ABOUT THIS TASK: Copy the lines below exactly, starting at the one with "DIGITS1 pin CLK: GP1 -> GP8" and ending at the one with "SERVO pin PWM: GP21 -> GP9", and leave out any picture.

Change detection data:
· · ·

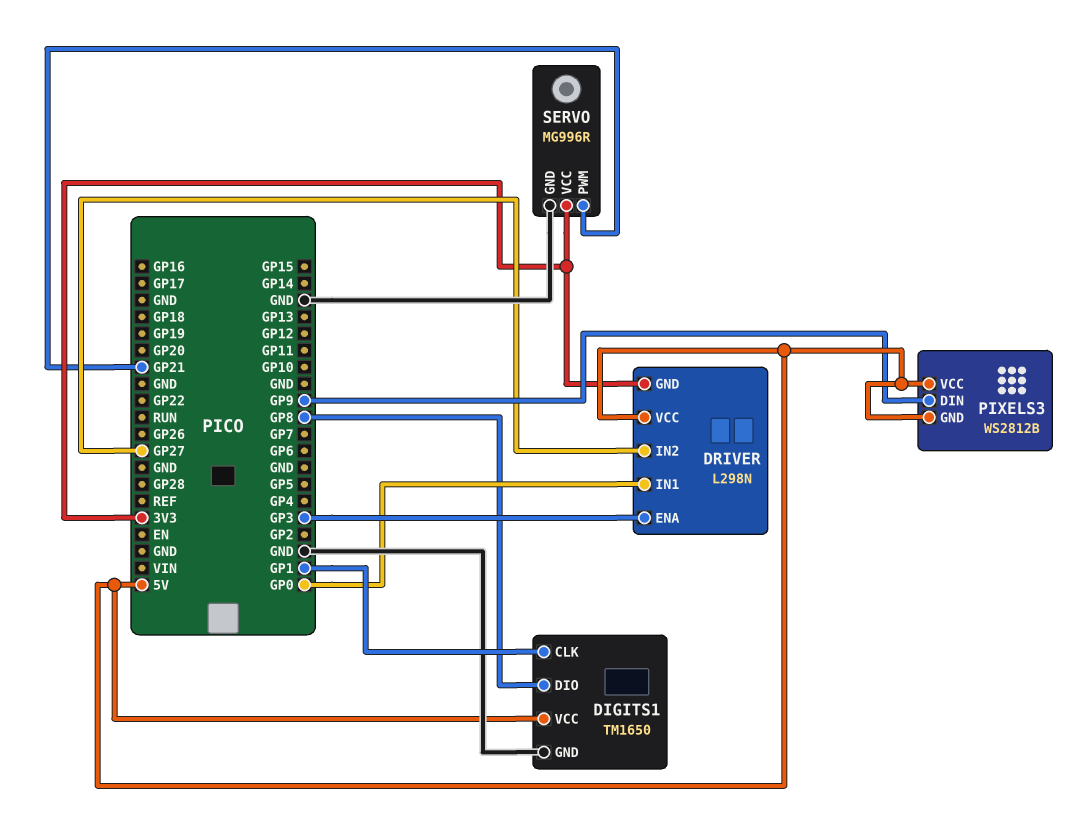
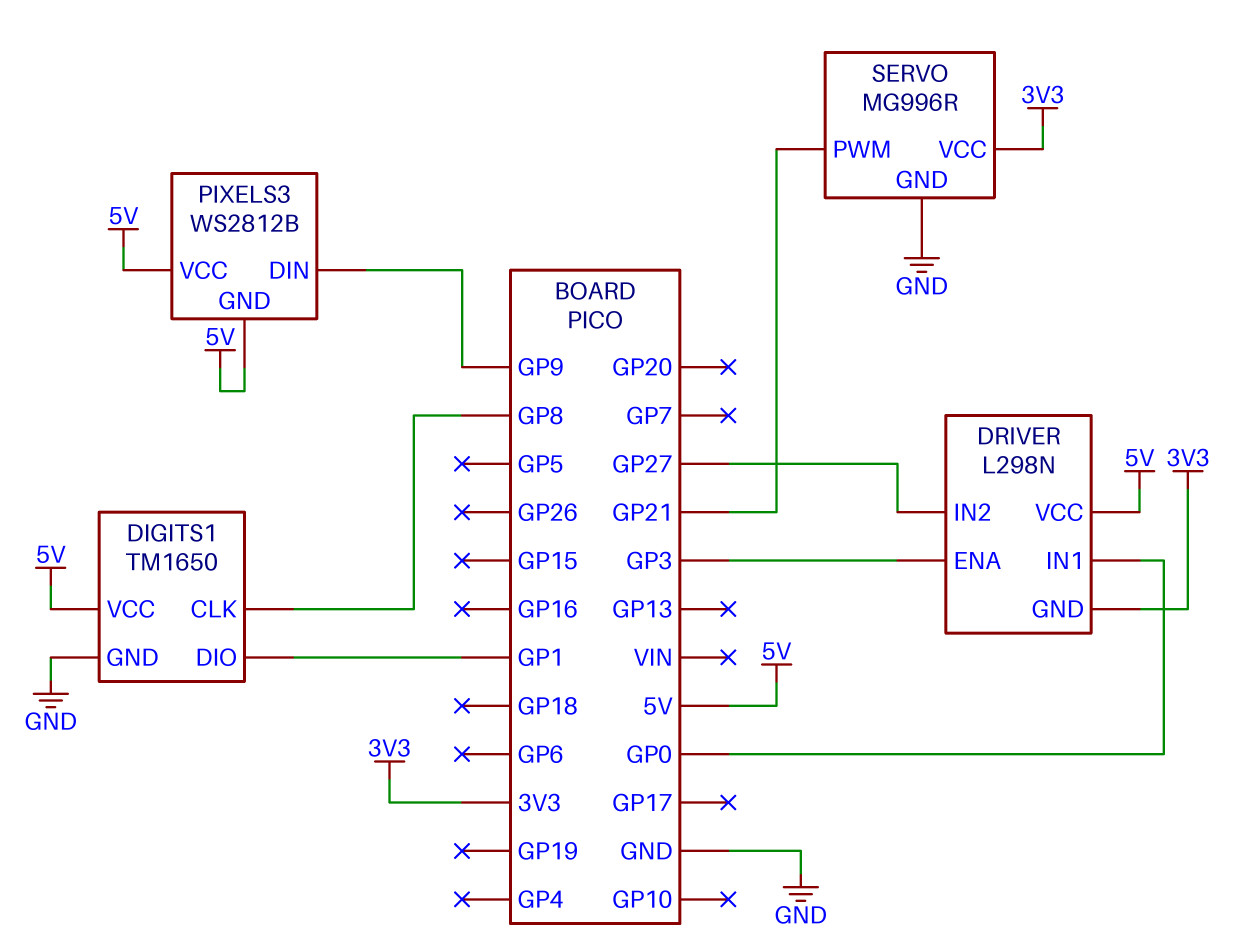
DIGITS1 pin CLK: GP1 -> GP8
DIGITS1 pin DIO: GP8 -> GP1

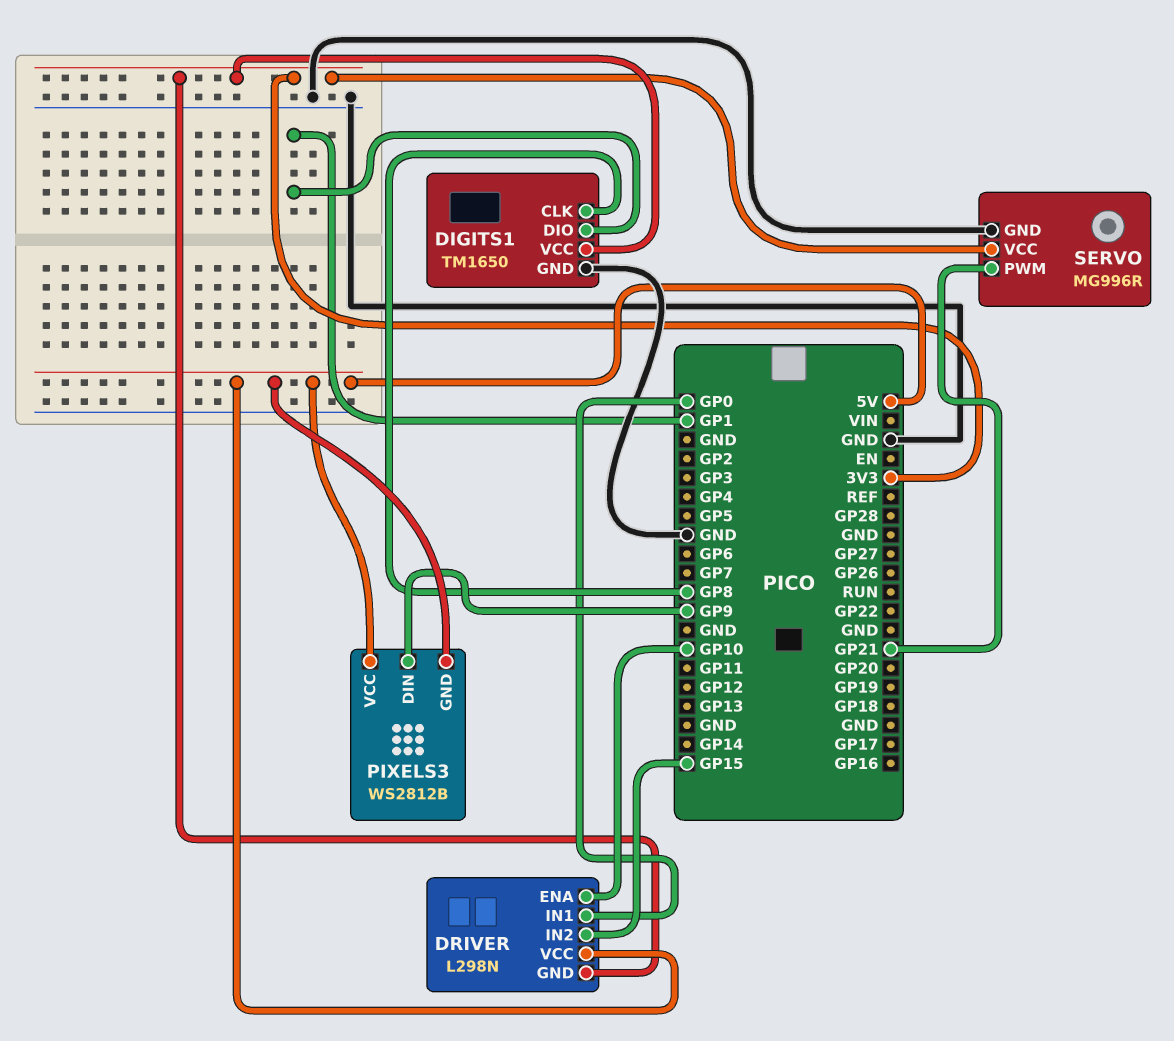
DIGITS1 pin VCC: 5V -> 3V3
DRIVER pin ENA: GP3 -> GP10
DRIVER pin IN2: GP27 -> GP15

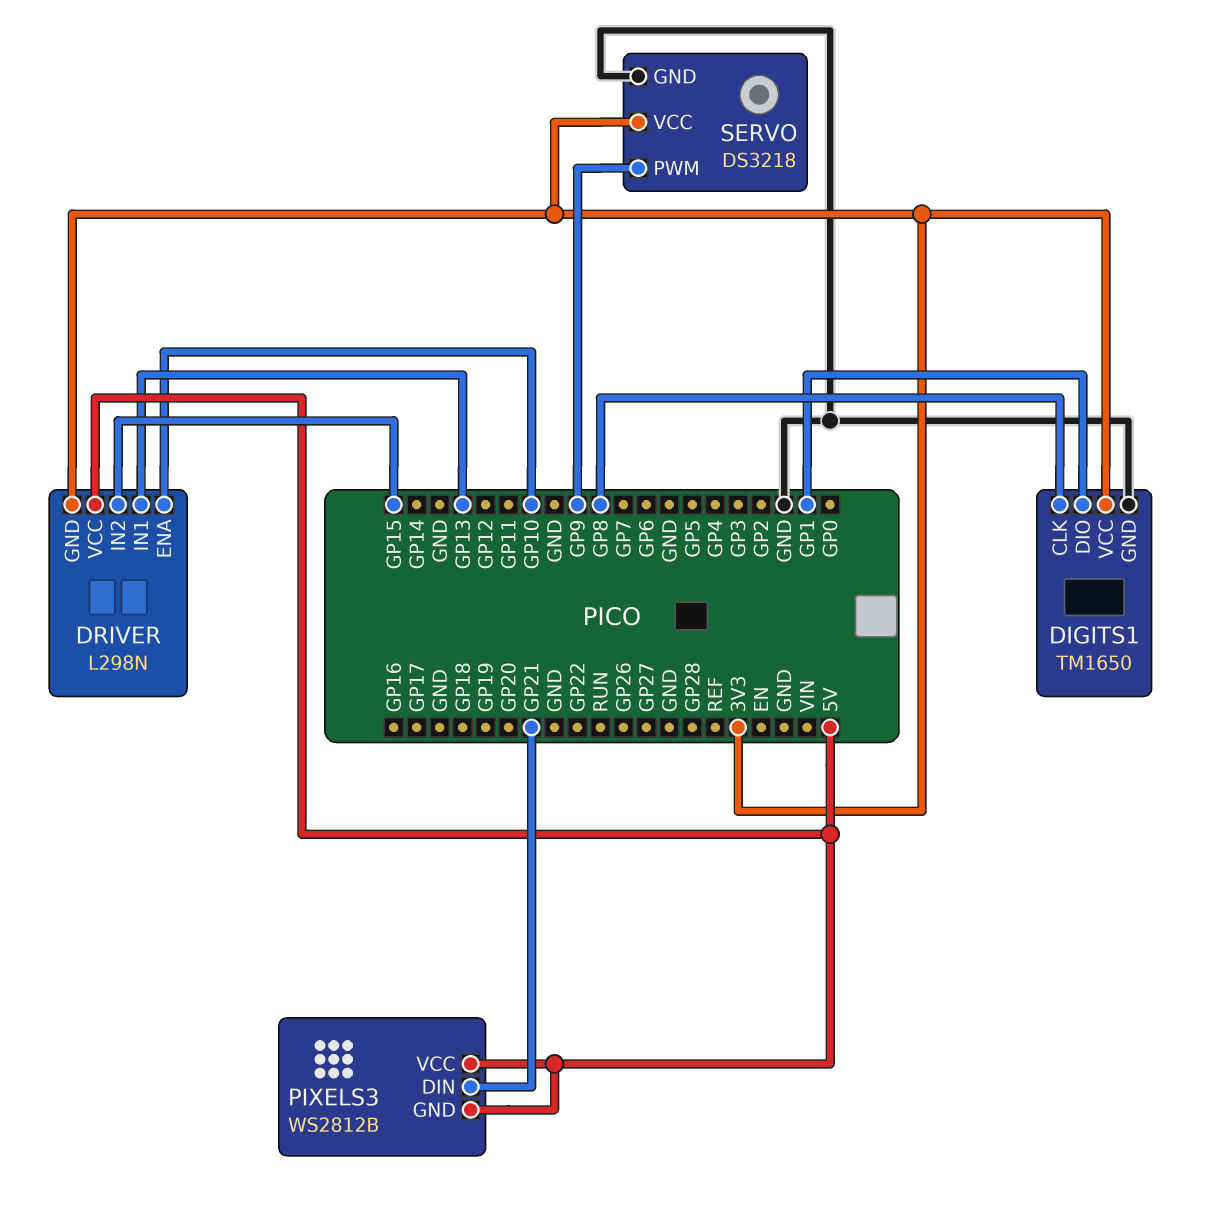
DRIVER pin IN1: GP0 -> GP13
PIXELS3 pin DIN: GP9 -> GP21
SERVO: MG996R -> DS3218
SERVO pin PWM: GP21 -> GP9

· · ·

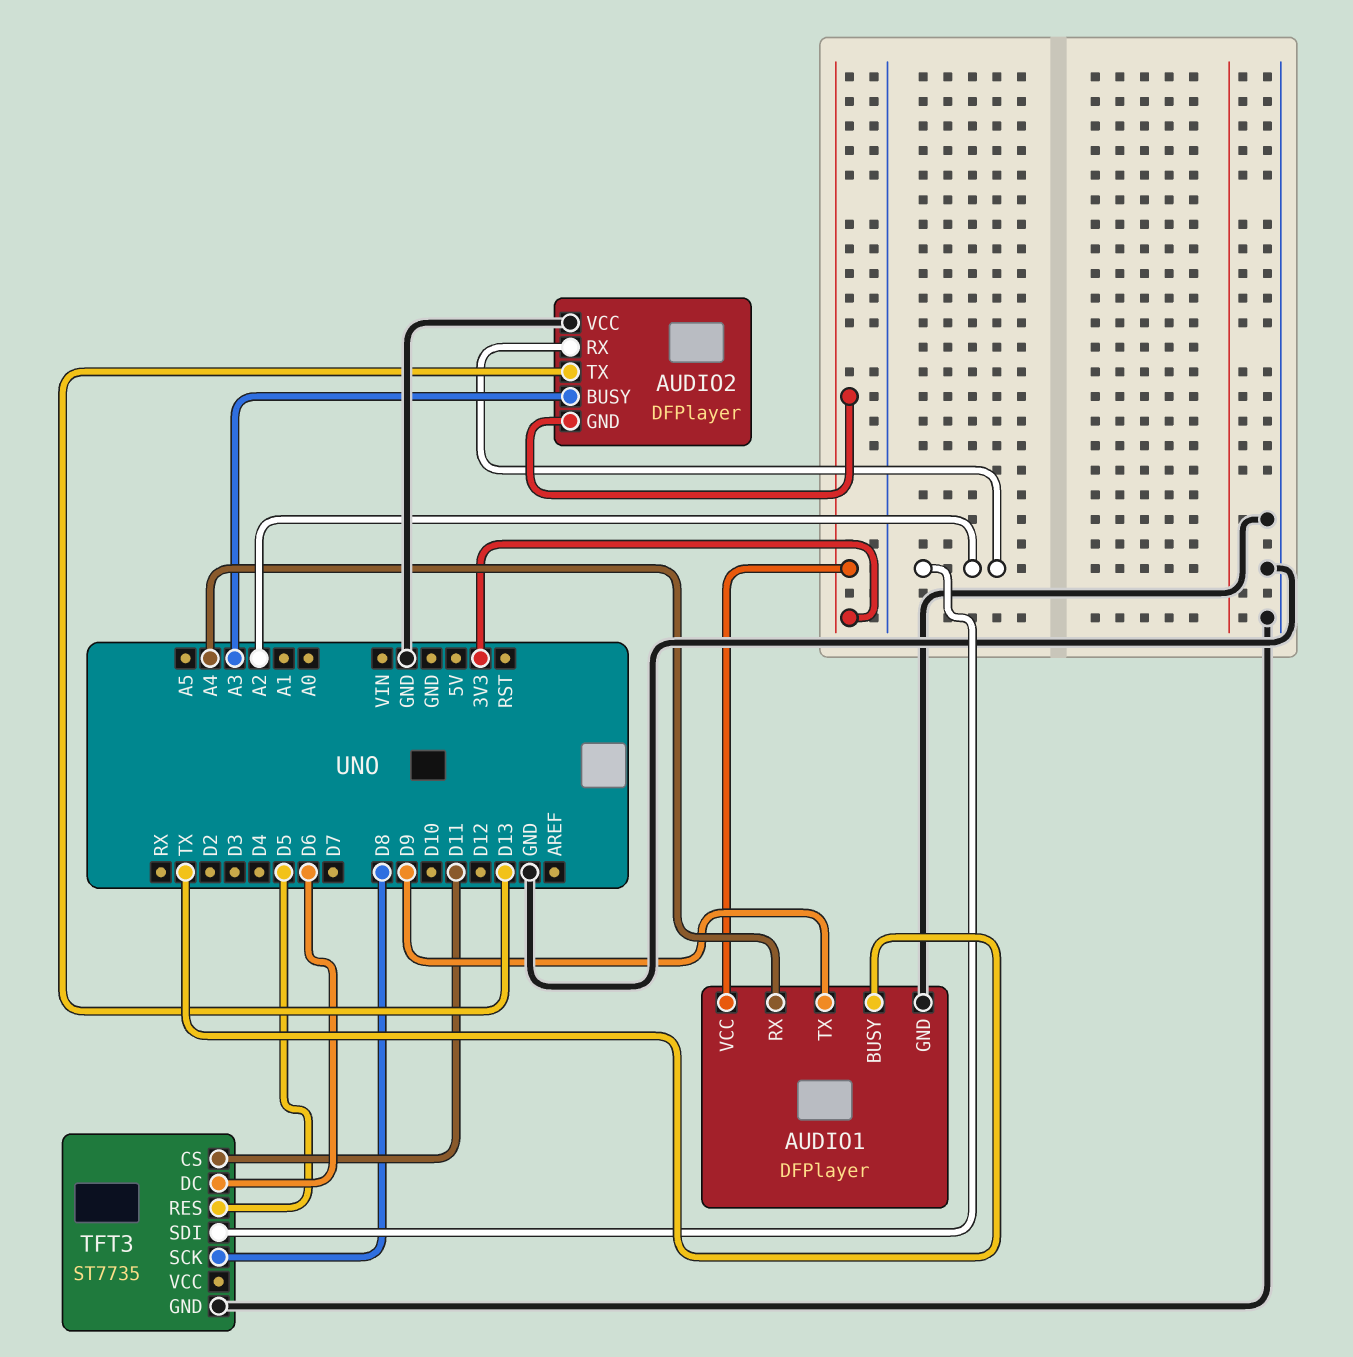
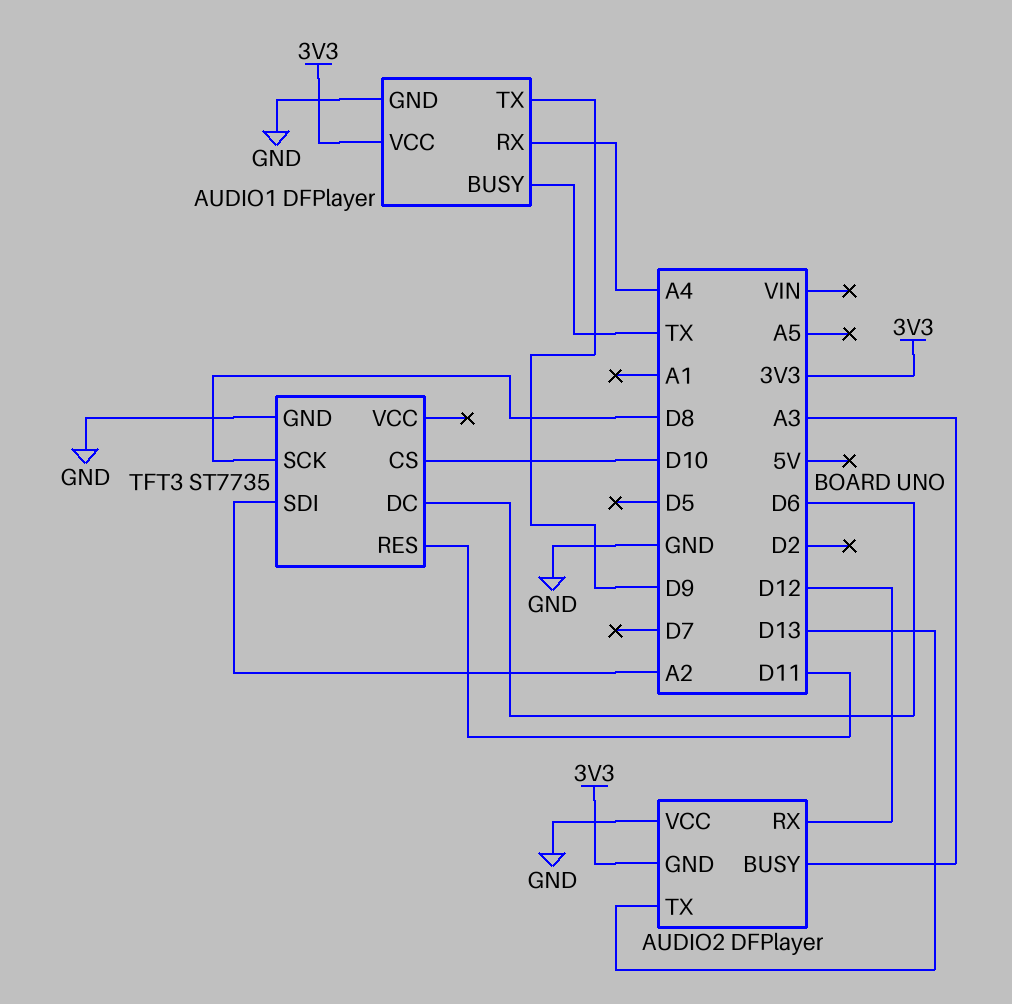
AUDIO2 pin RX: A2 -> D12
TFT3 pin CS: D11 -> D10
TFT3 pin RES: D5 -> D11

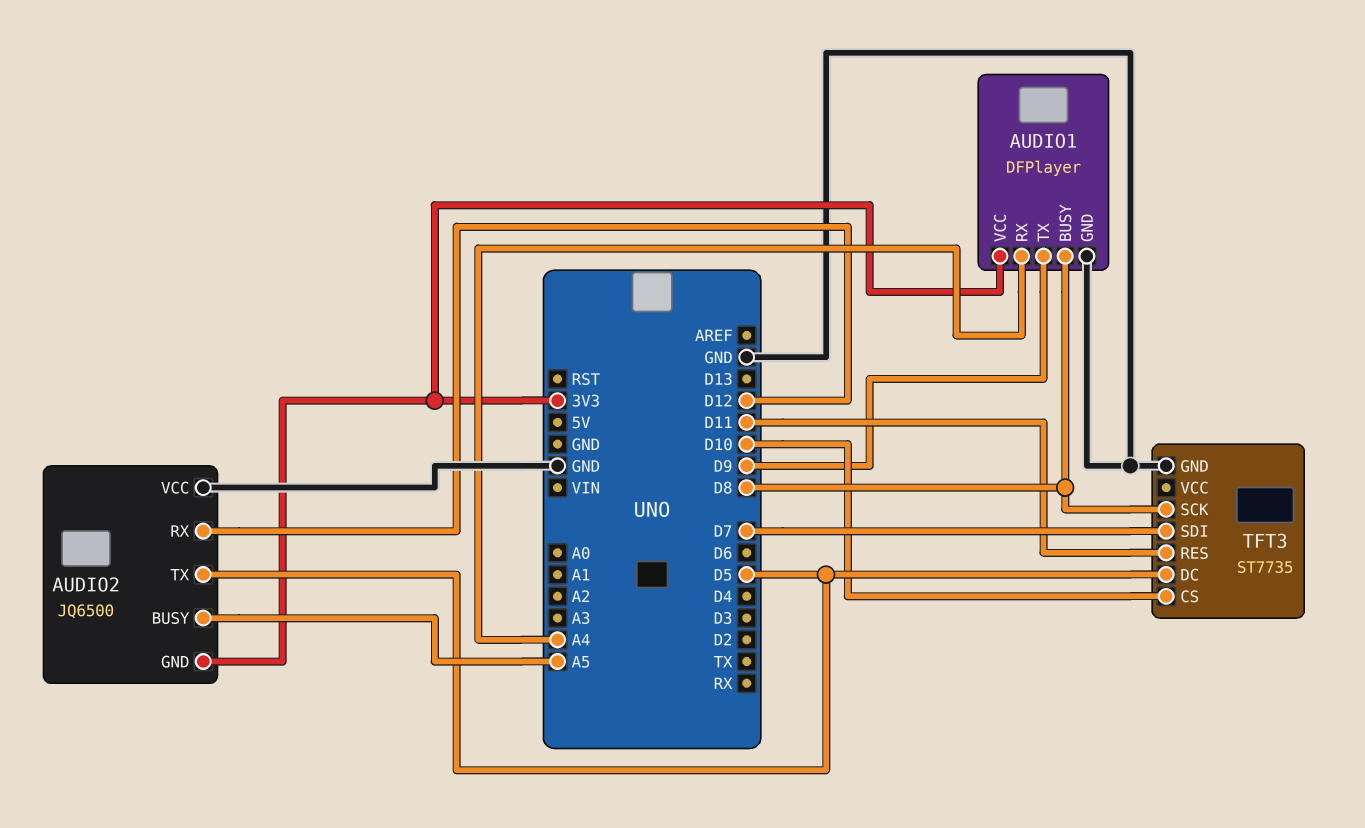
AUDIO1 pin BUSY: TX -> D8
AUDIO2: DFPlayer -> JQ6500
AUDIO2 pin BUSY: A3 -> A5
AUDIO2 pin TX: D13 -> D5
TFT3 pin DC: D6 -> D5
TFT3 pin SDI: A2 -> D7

· · ·

ANSWER SECTION:
DIGITS1 pin CLK: GP1 -> GP8
DIGITS1 pin DIO: GP8 -> GP1

DIGITS1 pin VCC: 5V -> 3V3
DRIVER pin ENA: GP3 -> GP10
DRIVER pin IN2: GP27 -> GP15

DRIVER pin IN1: GP0 -> GP13
PIXELS3 pin DIN: GP9 -> GP21
SERVO: MG996R -> DS3218
SERVO pin PWM: GP21 -> GP9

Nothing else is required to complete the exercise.